▶ [Image sequences with motion text]
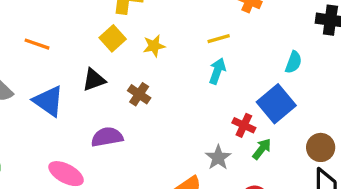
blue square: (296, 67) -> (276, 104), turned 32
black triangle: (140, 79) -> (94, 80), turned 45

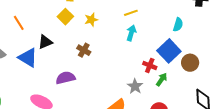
orange line: (37, 44) -> (19, 23), turned 42
black triangle: (94, 80) -> (45, 42), moved
brown circle: (321, 147) -> (190, 63), moved

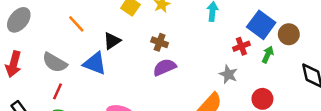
red cross: (150, 65) -> (241, 46), turned -32
purple semicircle: (65, 78) -> (164, 67), moved
green arrow: (162, 79) -> (268, 55), moved

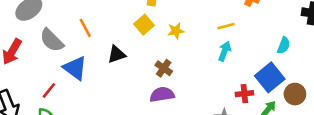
gray semicircle: (55, 62) -> (52, 40), moved
blue triangle: (95, 63) -> (75, 68), moved

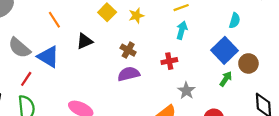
gray semicircle: (52, 40) -> (19, 48), moved
red cross: (244, 94) -> (169, 61), moved

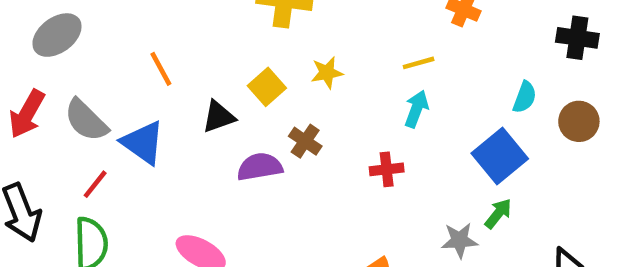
yellow square: (107, 12) -> (267, 87), moved
brown circle: (248, 63) -> (579, 121), moved
purple semicircle: (129, 74) -> (260, 167), moved
gray star: (186, 91) -> (460, 240), moved, turned 30

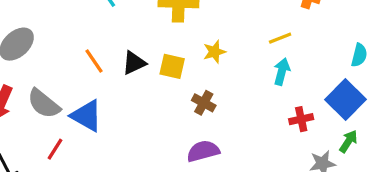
yellow square: (267, 87) -> (172, 66), turned -30
black triangle: (219, 117) -> (134, 63), moved
purple semicircle: (260, 167) -> (203, 151), moved
red cross: (387, 169) -> (301, 119), moved

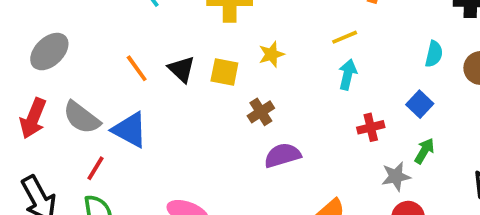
black triangle: (134, 63) -> (182, 69), turned -50
blue square: (345, 100) -> (420, 104), size x0.6
brown cross: (204, 103) -> (261, 112), turned 30
purple semicircle: (203, 151) -> (282, 155), moved

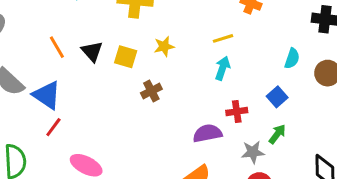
purple semicircle: (282, 155) -> (207, 133), moved
red line: (95, 168) -> (53, 127), moved

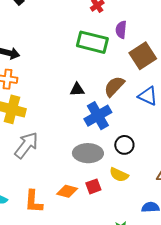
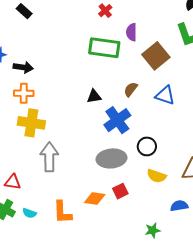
brown semicircle: (114, 86) -> (131, 89), size x0.7
gray arrow: (26, 145) -> (49, 157), turned -32
yellow semicircle: (119, 175) -> (157, 176), moved

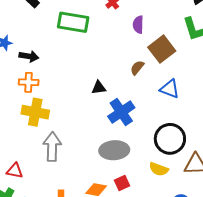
green rectangle: (104, 48) -> (73, 22), moved
brown semicircle: (131, 89) -> (137, 68), moved
black circle: (147, 146) -> (170, 139), moved, size x1.6

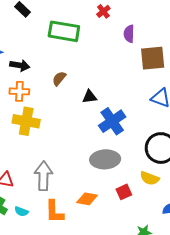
brown square: (162, 49) -> (153, 58), turned 32
brown semicircle: (137, 68) -> (59, 78), moved
gray arrow: (52, 147) -> (43, 176), moved
red square: (122, 183) -> (124, 192), moved

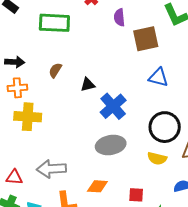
gray arrow: (43, 176) -> (51, 169), turned -88
red square: (124, 192) -> (136, 195), moved, turned 35

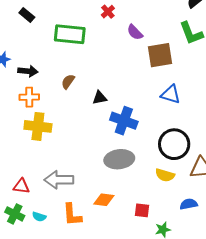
purple semicircle: (119, 17) -> (135, 32), turned -42
blue cross: (113, 106) -> (124, 121), turned -32

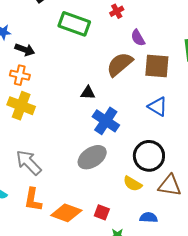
brown semicircle: (68, 82) -> (120, 64), moved, size x1.8
gray ellipse: (119, 159) -> (92, 157), turned -40
gray arrow: (59, 180) -> (29, 163), turned 32
orange diamond: (104, 200) -> (66, 213), moved, size x1.4

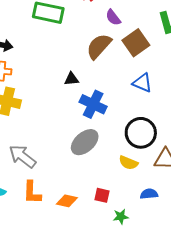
brown square: (157, 66) -> (136, 43), turned -32
orange diamond: (66, 213) -> (67, 201), size x0.7

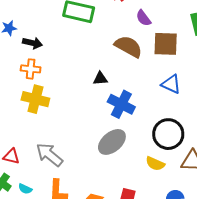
brown square: (136, 43) -> (166, 44), turned 36
brown semicircle: (99, 46) -> (128, 47), turned 76

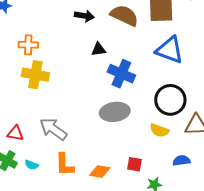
black arrow: (32, 43) -> (84, 16), moved
blue triangle: (171, 84) -> (170, 50), size x1.4
gray ellipse: (112, 142) -> (115, 112), turned 36

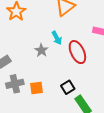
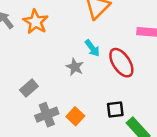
black square: (68, 87) -> (115, 110), turned 32
orange square: (37, 88) -> (75, 116), turned -32

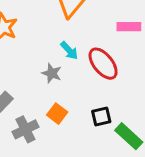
orange square: (75, 116) -> (57, 114), moved

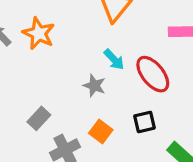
black square: (101, 116) -> (145, 122), moved

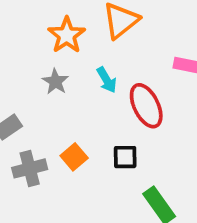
orange star: (39, 33) -> (67, 35), moved
gray star: (94, 86) -> (55, 82), moved

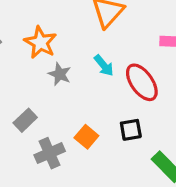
orange star: (67, 35) -> (40, 42), moved

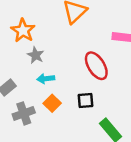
cyan arrow: (104, 65) -> (46, 79), moved, turned 119

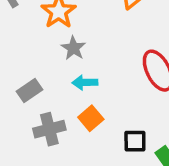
black square: (85, 100) -> (135, 141), moved

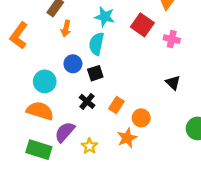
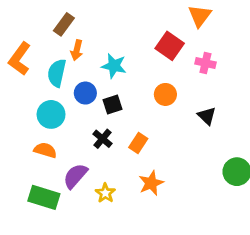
cyan star: (105, 17) -> (114, 66), moved
cyan semicircle: (96, 44) -> (57, 73), moved
orange semicircle: (40, 111) -> (45, 150), size x0.7
orange circle: (141, 118) -> (165, 94), moved

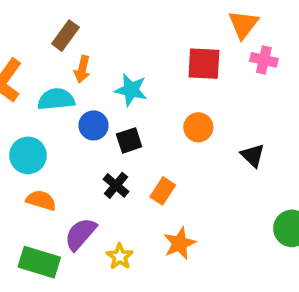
red square: (170, 46) -> (204, 64), turned -32
pink cross: (205, 63) -> (264, 60), moved
cyan semicircle: (57, 73) -> (56, 99), turned 72
cyan circle: (51, 114) -> (28, 155), moved

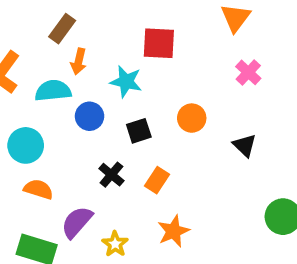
pink cross: (264, 60) -> (248, 72), moved, turned 30
red square: (204, 64) -> (159, 43), moved
black square: (129, 140) -> (139, 131), moved

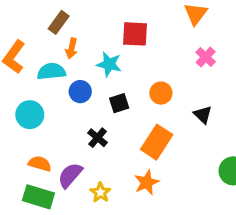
orange rectangle: (157, 180) -> (157, 142), moved, size x1.6
orange semicircle: (38, 189) -> (40, 164), moved

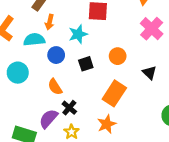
pink cross: (206, 57) -> (152, 29), size x1.5
cyan star: (109, 64) -> (78, 34), turned -30
black cross: (98, 138) -> (69, 108), moved
orange semicircle: (40, 164) -> (55, 87), moved, turned -140

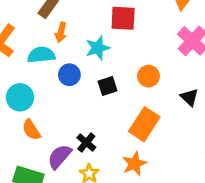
orange semicircle: (55, 87) -> (31, 130), moved

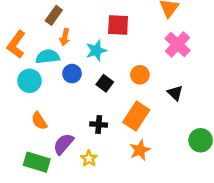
black square: (108, 86) -> (105, 83), turned -35
cyan circle: (20, 97) -> (30, 81), moved
black cross: (86, 143) -> (99, 124), moved, turned -35
orange star: (134, 164) -> (140, 150), moved

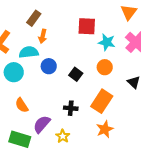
cyan star: (96, 51) -> (107, 42), moved, turned 30

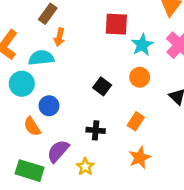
cyan star: (107, 42) -> (142, 45), turned 30
blue circle: (49, 66) -> (49, 106), moved
orange rectangle: (102, 101) -> (136, 121), size x0.6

▶ [WHAT IS REQUIRED] The lines above should be transcribed exactly, with every image removed.

▶ [EXPECTED OUTPUT]
blue square: (296, 67) -> (276, 104), turned 32
black triangle: (140, 79) -> (94, 80), turned 45

orange line: (37, 44) -> (19, 23), turned 42
black triangle: (94, 80) -> (45, 42), moved
brown circle: (321, 147) -> (190, 63), moved

red cross: (150, 65) -> (241, 46), turned -32
purple semicircle: (65, 78) -> (164, 67), moved
green arrow: (162, 79) -> (268, 55), moved

gray semicircle: (55, 62) -> (52, 40), moved
blue triangle: (95, 63) -> (75, 68), moved

gray semicircle: (52, 40) -> (19, 48), moved
red cross: (244, 94) -> (169, 61), moved

yellow square: (107, 12) -> (267, 87), moved
brown circle: (248, 63) -> (579, 121), moved
purple semicircle: (129, 74) -> (260, 167), moved
gray star: (186, 91) -> (460, 240), moved, turned 30

yellow square: (267, 87) -> (172, 66), turned -30
black triangle: (219, 117) -> (134, 63), moved
purple semicircle: (260, 167) -> (203, 151), moved
red cross: (387, 169) -> (301, 119), moved

black triangle: (134, 63) -> (182, 69), turned -50
blue square: (345, 100) -> (420, 104), size x0.6
brown cross: (204, 103) -> (261, 112), turned 30
purple semicircle: (203, 151) -> (282, 155), moved

purple semicircle: (282, 155) -> (207, 133), moved
red line: (95, 168) -> (53, 127), moved

brown semicircle: (114, 86) -> (131, 89), size x0.7
gray arrow: (26, 145) -> (49, 157), turned -32
yellow semicircle: (119, 175) -> (157, 176), moved

green rectangle: (104, 48) -> (73, 22), moved
brown semicircle: (131, 89) -> (137, 68), moved
black circle: (147, 146) -> (170, 139), moved, size x1.6

brown square: (162, 49) -> (153, 58), turned 32
brown semicircle: (137, 68) -> (59, 78), moved
gray arrow: (52, 147) -> (43, 176), moved
red square: (122, 183) -> (124, 192), moved

gray arrow: (43, 176) -> (51, 169), turned -88
red square: (124, 192) -> (136, 195), moved, turned 35

purple semicircle: (119, 17) -> (135, 32), turned -42
blue cross: (113, 106) -> (124, 121), turned -32

brown semicircle: (68, 82) -> (120, 64), moved, size x1.8
gray ellipse: (119, 159) -> (92, 157), turned -40
gray arrow: (59, 180) -> (29, 163), turned 32
orange diamond: (104, 200) -> (66, 213), moved, size x1.4

brown square: (157, 66) -> (136, 43), turned -32
orange diamond: (66, 213) -> (67, 201), size x0.7

brown square: (136, 43) -> (166, 44), turned 36
brown semicircle: (99, 46) -> (128, 47), turned 76

black arrow: (32, 43) -> (84, 16), moved
blue triangle: (171, 84) -> (170, 50), size x1.4
gray ellipse: (112, 142) -> (115, 112), turned 36

black square: (68, 87) -> (115, 110), turned 32
orange square: (37, 88) -> (75, 116), turned -32

orange square: (75, 116) -> (57, 114), moved

black square: (101, 116) -> (145, 122), moved

orange star: (39, 33) -> (67, 35), moved
gray star: (94, 86) -> (55, 82), moved

orange star: (67, 35) -> (40, 42), moved

cyan arrow: (104, 65) -> (46, 79), moved, turned 119

black square: (85, 100) -> (135, 141), moved

cyan star: (105, 17) -> (114, 66), moved
cyan semicircle: (96, 44) -> (57, 73), moved
orange semicircle: (40, 111) -> (45, 150), size x0.7
orange circle: (141, 118) -> (165, 94), moved

red square: (170, 46) -> (204, 64), turned -32
pink cross: (205, 63) -> (264, 60), moved
cyan semicircle: (57, 73) -> (56, 99), turned 72
cyan circle: (51, 114) -> (28, 155), moved

pink cross: (264, 60) -> (248, 72), moved, turned 30
red square: (204, 64) -> (159, 43), moved
black square: (129, 140) -> (139, 131), moved

orange rectangle: (157, 180) -> (157, 142), moved, size x1.6
orange semicircle: (38, 189) -> (40, 164), moved

pink cross: (206, 57) -> (152, 29), size x1.5
cyan star: (109, 64) -> (78, 34), turned -30
black cross: (98, 138) -> (69, 108), moved
orange semicircle: (40, 164) -> (55, 87), moved, turned -140

orange semicircle: (55, 87) -> (31, 130), moved

black square: (108, 86) -> (105, 83), turned -35
cyan circle: (20, 97) -> (30, 81), moved
black cross: (86, 143) -> (99, 124), moved, turned -35
orange star: (134, 164) -> (140, 150), moved

cyan star: (96, 51) -> (107, 42), moved, turned 30

cyan star: (107, 42) -> (142, 45), turned 30
blue circle: (49, 66) -> (49, 106), moved
orange rectangle: (102, 101) -> (136, 121), size x0.6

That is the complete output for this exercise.